◆ **Exercise description**:
Copy the listing below exactly. Pictures stay out of it.

═══ Provided data

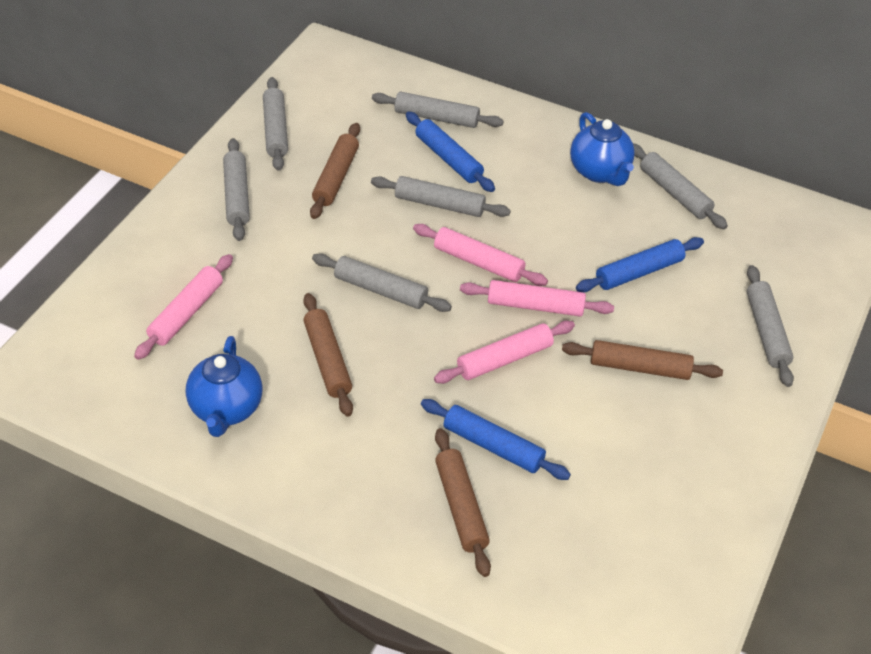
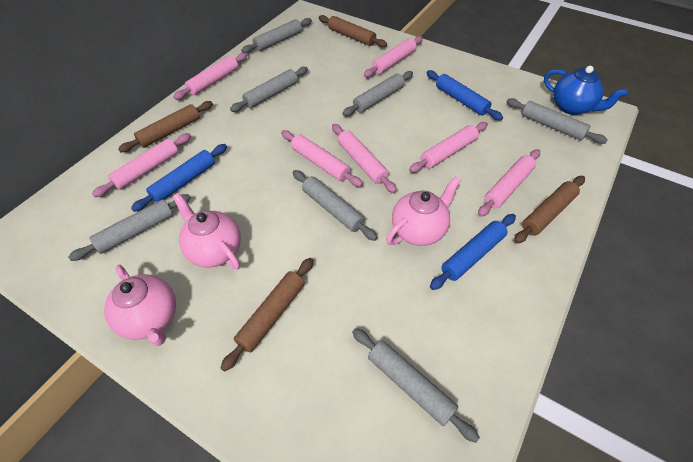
blue teapot: 2 -> 1
pink rolling pin: 4 -> 7
pink teapot: 0 -> 3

══════

◆ **Your response**:
blue teapot: 2 -> 1
pink rolling pin: 4 -> 7
pink teapot: 0 -> 3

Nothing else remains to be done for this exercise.